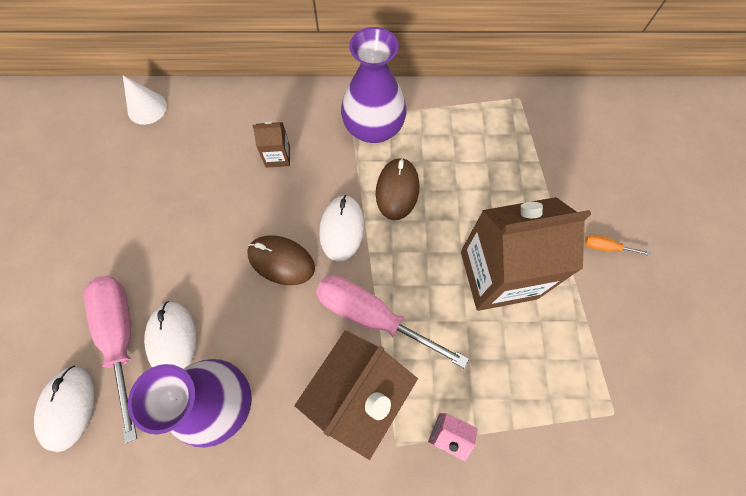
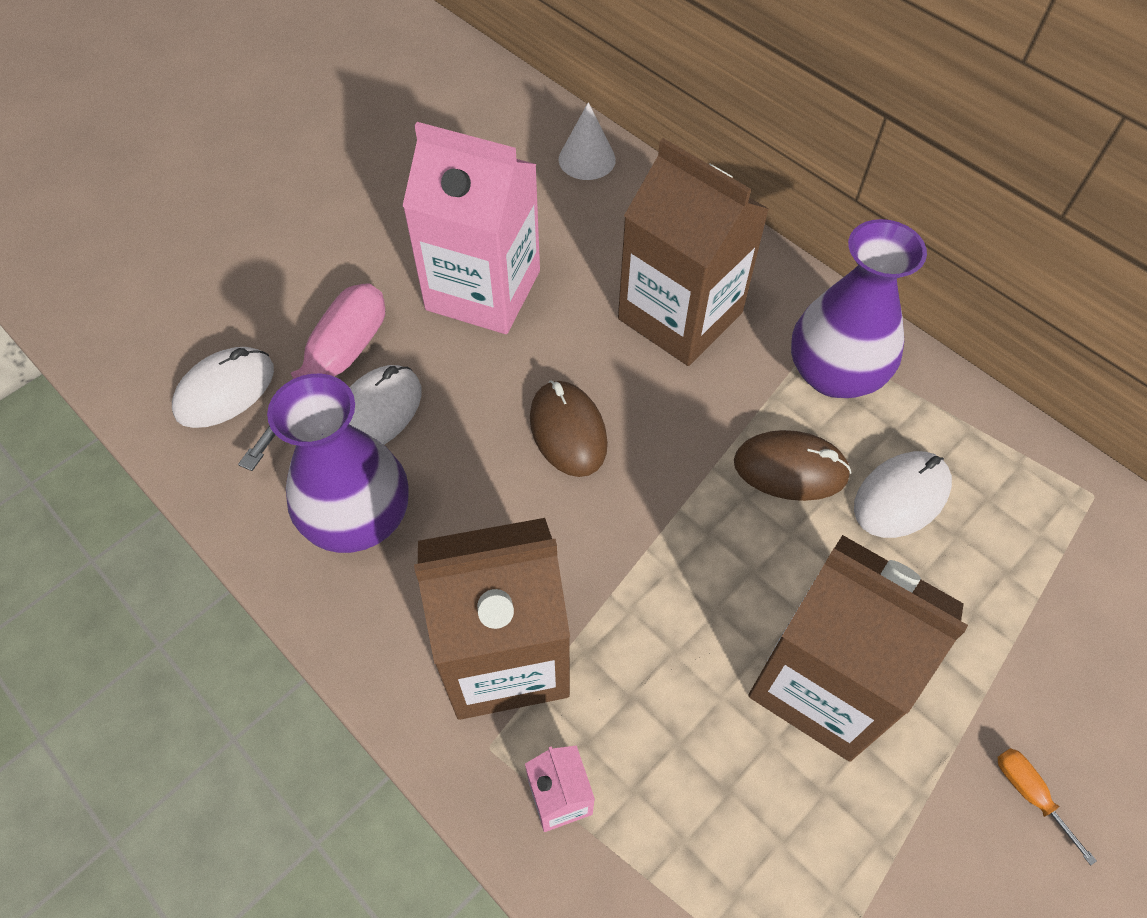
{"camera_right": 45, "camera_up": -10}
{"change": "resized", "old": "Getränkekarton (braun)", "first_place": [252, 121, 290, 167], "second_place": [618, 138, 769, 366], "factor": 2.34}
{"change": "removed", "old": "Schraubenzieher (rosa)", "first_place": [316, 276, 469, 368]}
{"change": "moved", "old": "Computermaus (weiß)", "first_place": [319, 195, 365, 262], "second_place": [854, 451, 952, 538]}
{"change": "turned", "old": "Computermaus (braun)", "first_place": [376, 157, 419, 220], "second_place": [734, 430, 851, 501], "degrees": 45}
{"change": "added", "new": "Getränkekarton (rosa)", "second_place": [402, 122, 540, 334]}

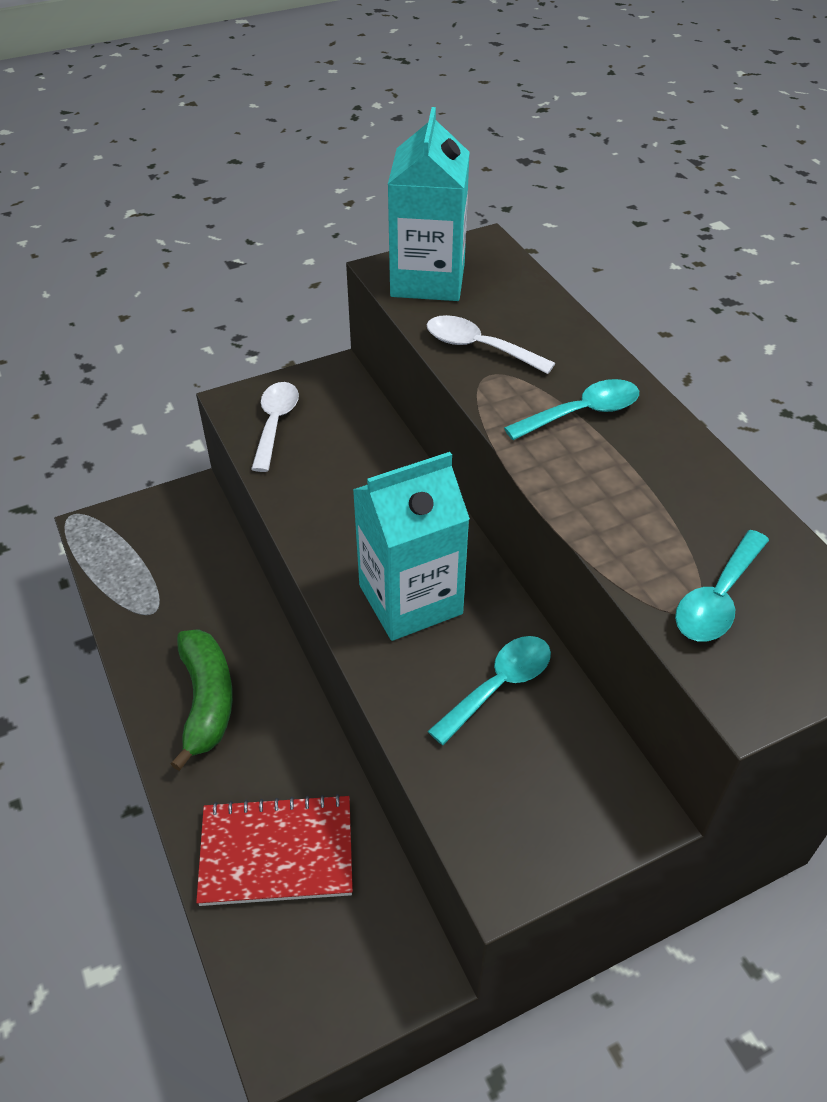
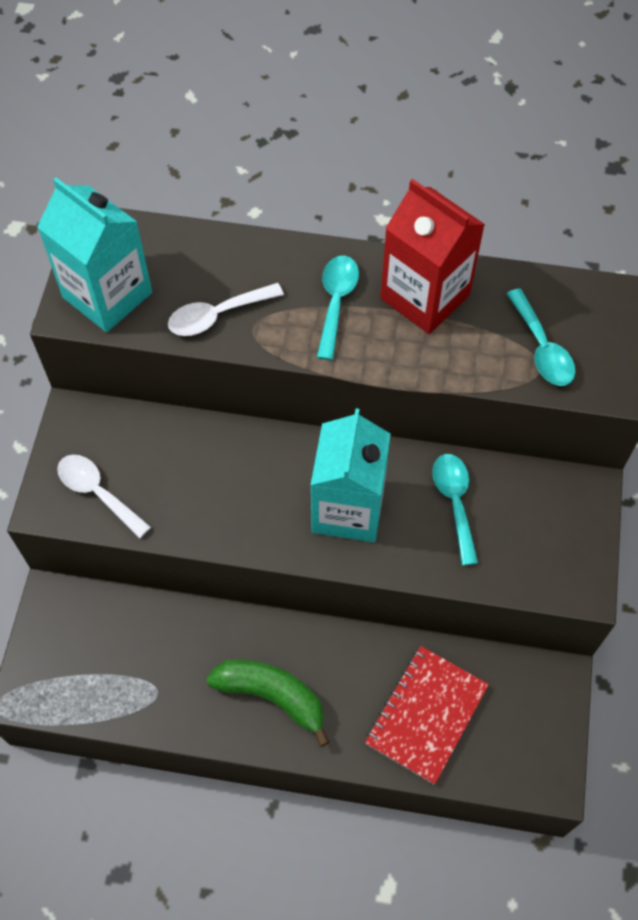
{"camera_right": -55, "camera_up": 15}
{"change": "added", "new": "Getränkekarton (rot)", "second_place": [380, 179, 485, 334]}

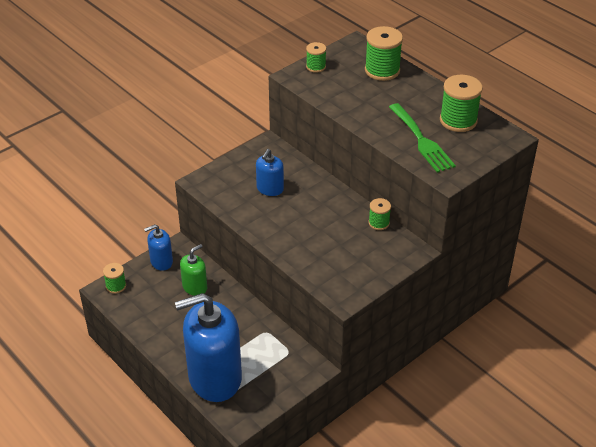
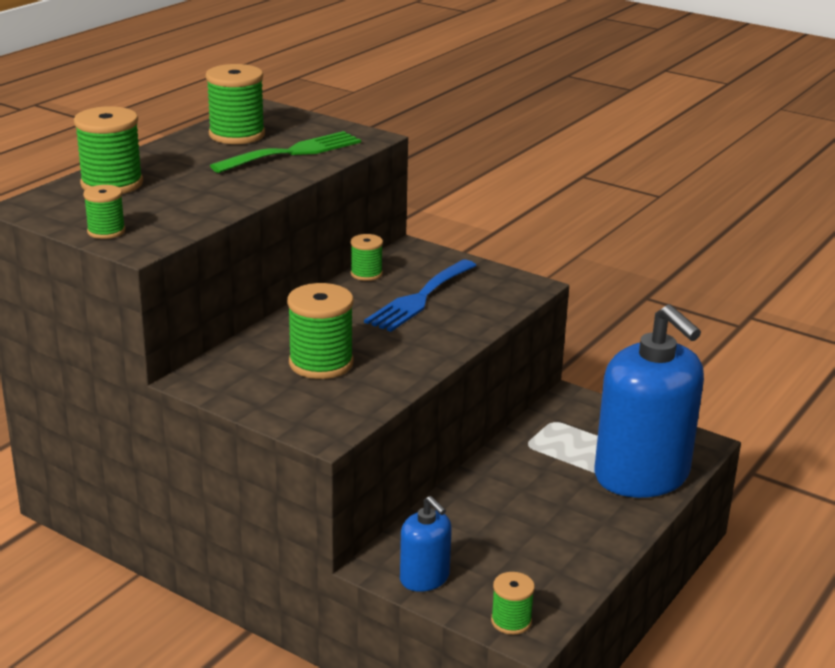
{"camera_right": -105, "camera_up": -15}
{"change": "removed", "old": "Seifenspender (grün)", "first_place": [180, 244, 207, 296]}
{"change": "replaced", "old": "Seifenspender (blau)", "new": "Garnrolle (grün)", "first_place": [256, 149, 284, 196], "second_place": [287, 283, 353, 379]}
{"change": "added", "new": "Gabel (blau)", "second_place": [364, 260, 477, 332]}

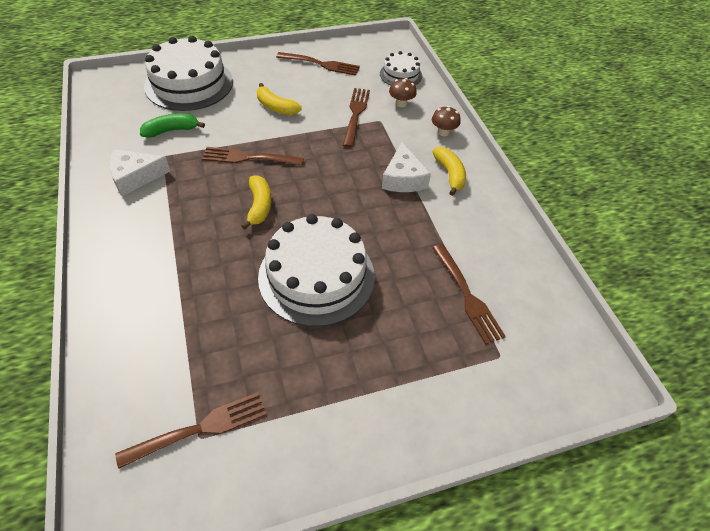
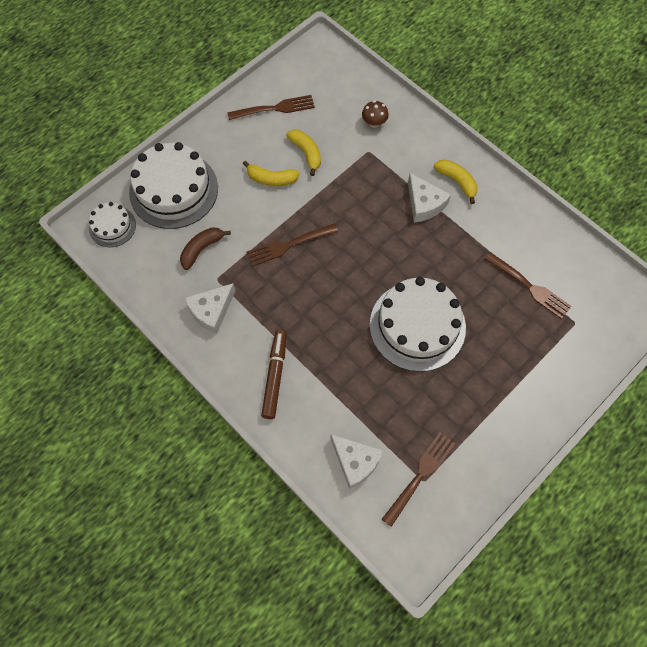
{"camera_right": -25, "camera_up": 15}
{"change": "recoloured", "old": "Banane (grün)", "new": "Banane (braun)", "first_place": [140, 114, 205, 138], "second_place": [180, 227, 231, 270]}
{"change": "moved", "old": "Banane (gelb)", "first_place": [241, 175, 271, 229], "second_place": [286, 129, 321, 176]}
{"change": "removed", "old": "Gabel (braun)", "first_place": [343, 88, 370, 148]}
{"change": "moved", "old": "Kuchen (weiß)", "first_place": [380, 51, 422, 85], "second_place": [89, 202, 136, 247]}
{"change": "removed", "old": "Pilz (braun)", "first_place": [432, 106, 461, 136]}
{"change": "added", "new": "Filzstift (braun)", "second_place": [261, 330, 287, 419]}
{"change": "added", "new": "Käse (weiß)", "second_place": [330, 434, 383, 489]}

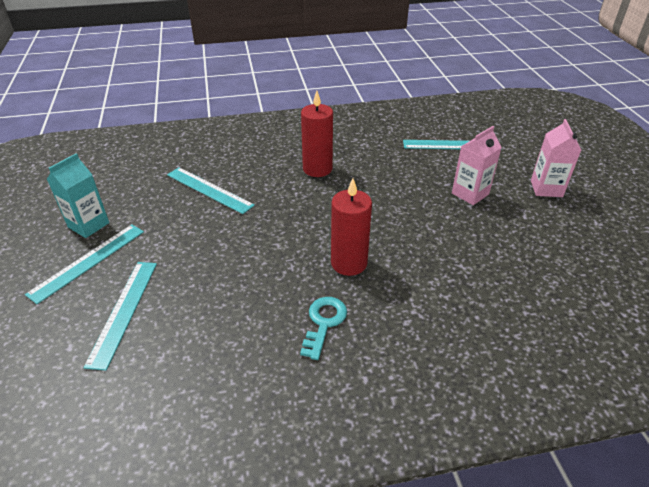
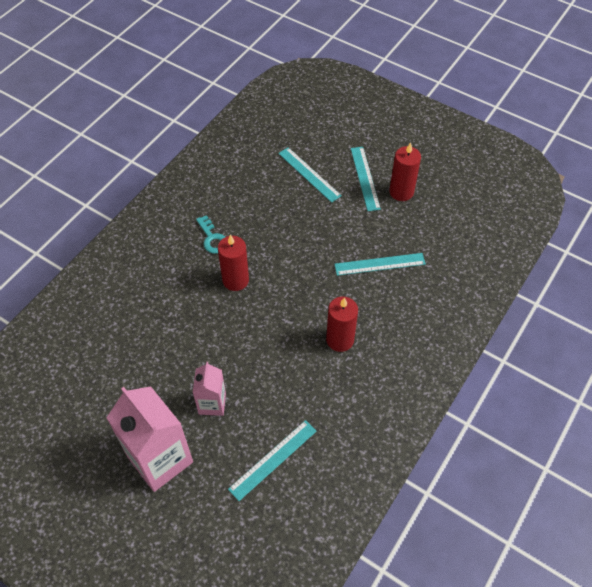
{"camera_right": 135, "camera_up": 15}
{"change": "replaced", "old": "Getränkekarton (türkis)", "new": "Kerze (rot)", "first_place": [47, 153, 109, 238], "second_place": [389, 142, 421, 201]}
{"change": "resized", "old": "Getränkekarton (rosa)", "first_place": [531, 119, 581, 197], "second_place": [107, 386, 193, 492], "factor": 1.84}

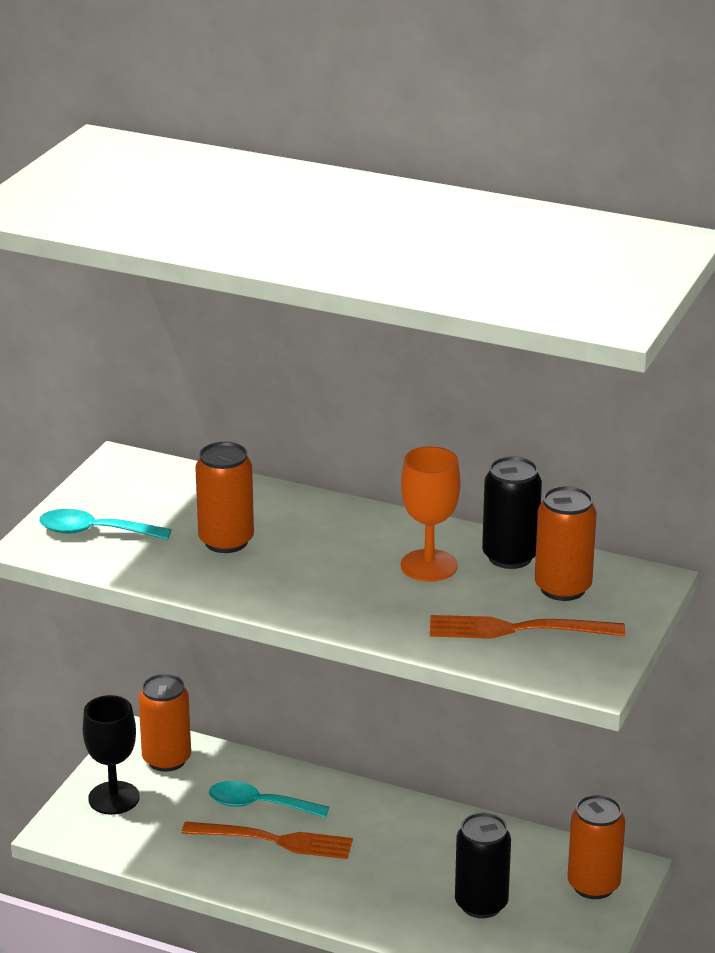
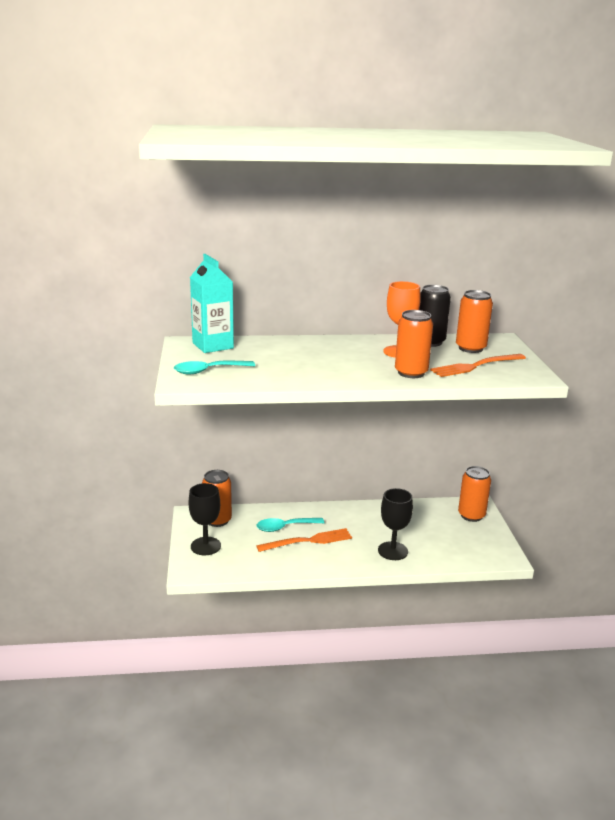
{"camera_right": -30, "camera_up": -5}
{"change": "moved", "old": "Dose (orange)", "first_place": [195, 442, 254, 553], "second_place": [395, 310, 433, 378]}
{"change": "removed", "old": "Dose (schwarz)", "first_place": [455, 813, 511, 918]}
{"change": "added", "new": "Getränkekarton (türkis)", "second_place": [190, 254, 234, 353]}
{"change": "added", "new": "Kelch (schwarz)", "second_place": [378, 488, 413, 560]}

- WORK REQUIRED:
Each entry above is to be given again exactly, and any image in it is to be dropped.

- WRITTEN ANSWER:
{"camera_right": 45, "camera_up": -10}
{"change": "resized", "old": "Getränkekarton (braun)", "first_place": [252, 121, 290, 167], "second_place": [618, 138, 769, 366], "factor": 2.34}
{"change": "removed", "old": "Schraubenzieher (rosa)", "first_place": [316, 276, 469, 368]}
{"change": "moved", "old": "Computermaus (weiß)", "first_place": [319, 195, 365, 262], "second_place": [854, 451, 952, 538]}
{"change": "turned", "old": "Computermaus (braun)", "first_place": [376, 157, 419, 220], "second_place": [734, 430, 851, 501], "degrees": 45}
{"change": "added", "new": "Getränkekarton (rosa)", "second_place": [402, 122, 540, 334]}

{"camera_right": -55, "camera_up": 15}
{"change": "added", "new": "Getränkekarton (rot)", "second_place": [380, 179, 485, 334]}

{"camera_right": -105, "camera_up": -15}
{"change": "removed", "old": "Seifenspender (grün)", "first_place": [180, 244, 207, 296]}
{"change": "replaced", "old": "Seifenspender (blau)", "new": "Garnrolle (grün)", "first_place": [256, 149, 284, 196], "second_place": [287, 283, 353, 379]}
{"change": "added", "new": "Gabel (blau)", "second_place": [364, 260, 477, 332]}

{"camera_right": -25, "camera_up": 15}
{"change": "recoloured", "old": "Banane (grün)", "new": "Banane (braun)", "first_place": [140, 114, 205, 138], "second_place": [180, 227, 231, 270]}
{"change": "moved", "old": "Banane (gelb)", "first_place": [241, 175, 271, 229], "second_place": [286, 129, 321, 176]}
{"change": "removed", "old": "Gabel (braun)", "first_place": [343, 88, 370, 148]}
{"change": "moved", "old": "Kuchen (weiß)", "first_place": [380, 51, 422, 85], "second_place": [89, 202, 136, 247]}
{"change": "removed", "old": "Pilz (braun)", "first_place": [432, 106, 461, 136]}
{"change": "added", "new": "Filzstift (braun)", "second_place": [261, 330, 287, 419]}
{"change": "added", "new": "Käse (weiß)", "second_place": [330, 434, 383, 489]}

{"camera_right": 135, "camera_up": 15}
{"change": "replaced", "old": "Getränkekarton (türkis)", "new": "Kerze (rot)", "first_place": [47, 153, 109, 238], "second_place": [389, 142, 421, 201]}
{"change": "resized", "old": "Getränkekarton (rosa)", "first_place": [531, 119, 581, 197], "second_place": [107, 386, 193, 492], "factor": 1.84}

{"camera_right": -30, "camera_up": -5}
{"change": "moved", "old": "Dose (orange)", "first_place": [195, 442, 254, 553], "second_place": [395, 310, 433, 378]}
{"change": "removed", "old": "Dose (schwarz)", "first_place": [455, 813, 511, 918]}
{"change": "added", "new": "Getränkekarton (türkis)", "second_place": [190, 254, 234, 353]}
{"change": "added", "new": "Kelch (schwarz)", "second_place": [378, 488, 413, 560]}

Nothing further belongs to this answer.